Listed entries:
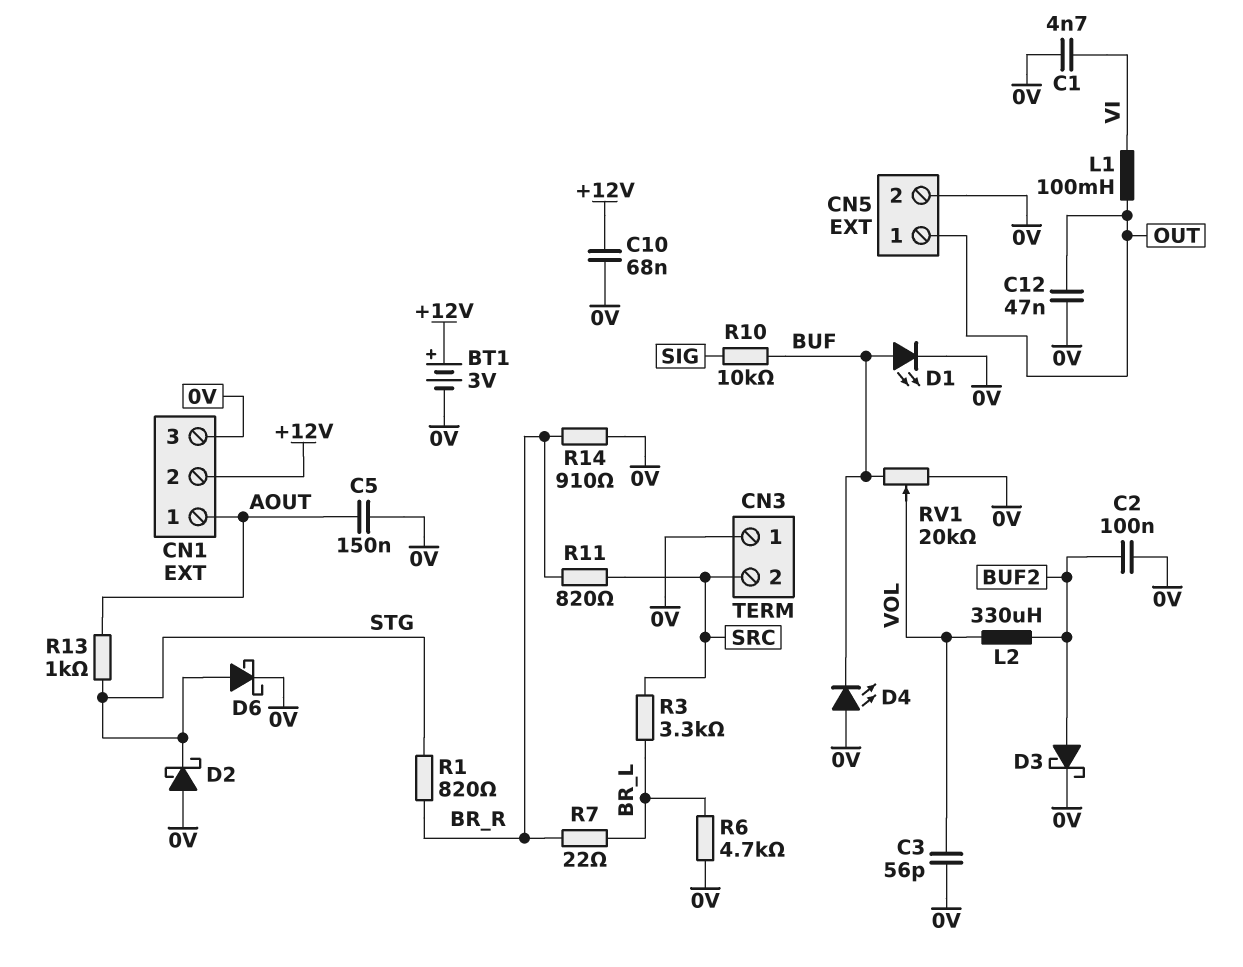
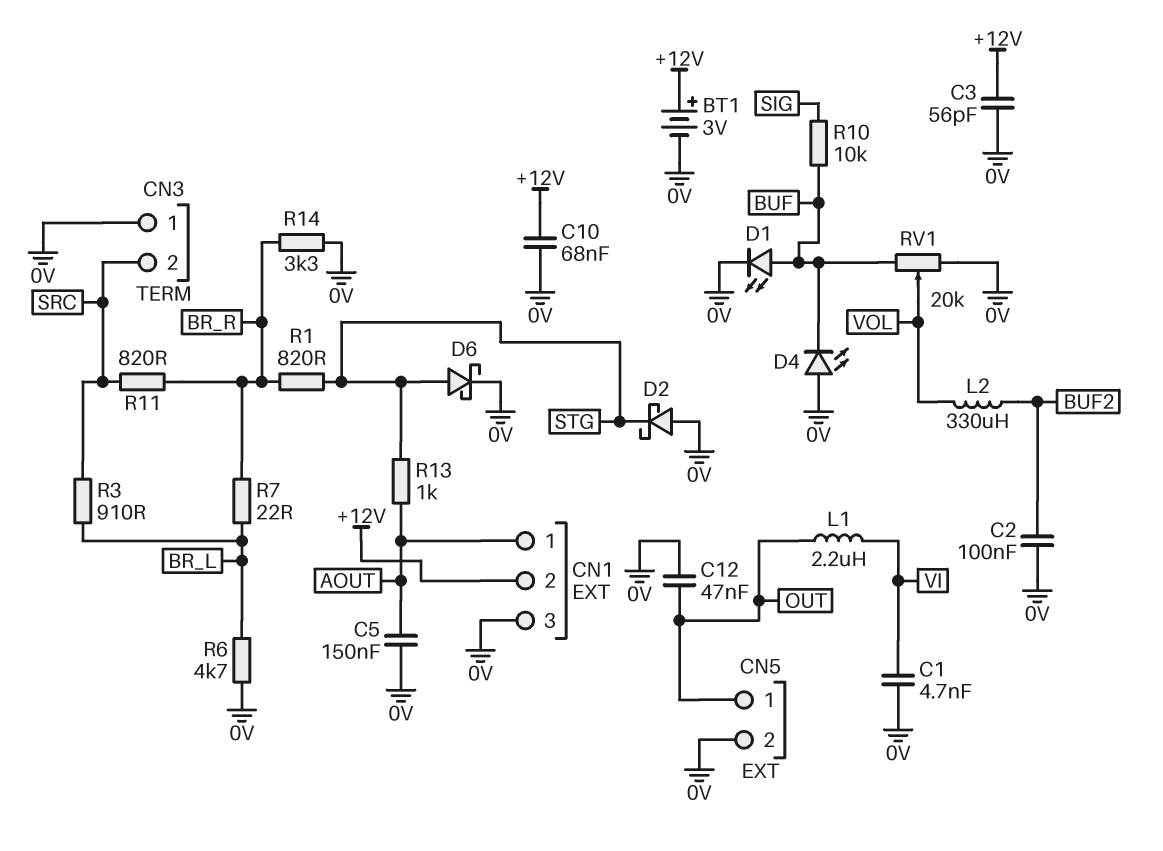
C3: 56pF (0V, VOL) -> 56pF (+12V, 0V)
D3: schottky (A BUF2, K 0V) -> none
L1: 100mH (OUT, VI) -> 2.2uH (OUT, VI)
R3: 3.3k (BR_L, SRC) -> 910 (BR_L, SRC)
R14: 910 (0V, BR_R) -> 3.3k (0V, BR_R)

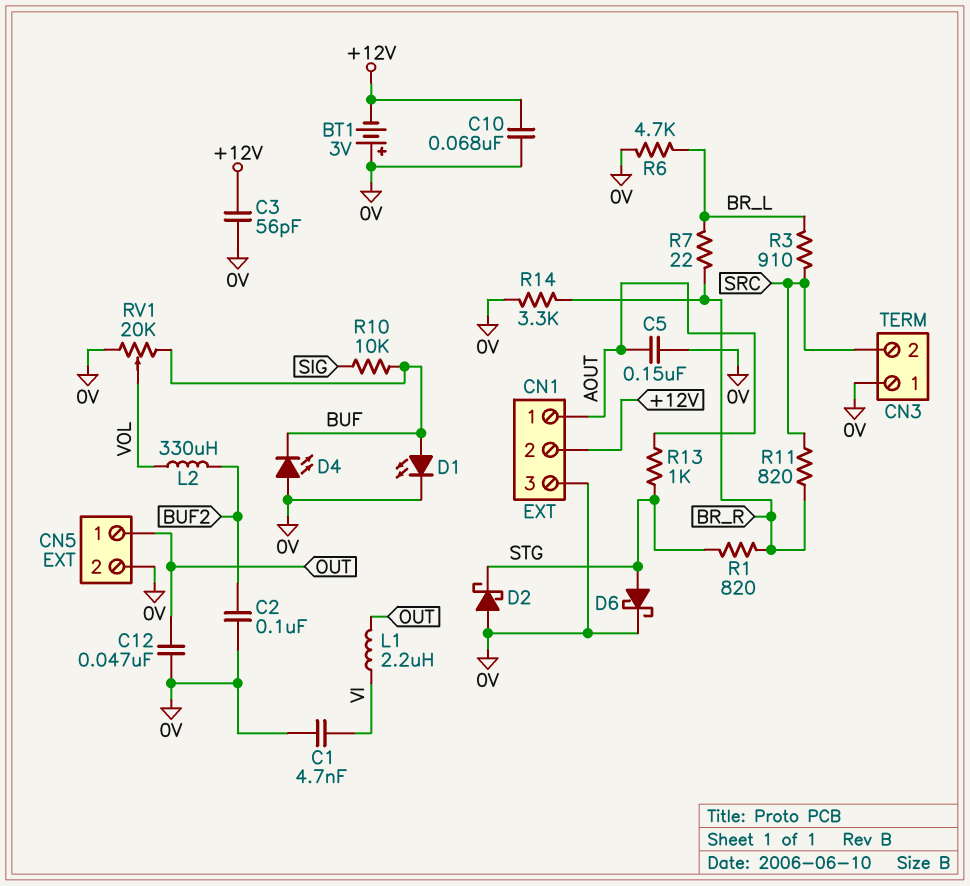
BT1: 3V (plus +12V, minus 0V) -> 3V (plus 0V, minus +12V)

Task objective:
Could you return all the entries exactly as they appear, minus the pictures?

Output for this task:
C3: 56pF (0V, VOL) -> 56pF (+12V, 0V)
D3: schottky (A BUF2, K 0V) -> none
L1: 100mH (OUT, VI) -> 2.2uH (OUT, VI)
R3: 3.3k (BR_L, SRC) -> 910 (BR_L, SRC)
R14: 910 (0V, BR_R) -> 3.3k (0V, BR_R)

BT1: 3V (plus +12V, minus 0V) -> 3V (plus 0V, minus +12V)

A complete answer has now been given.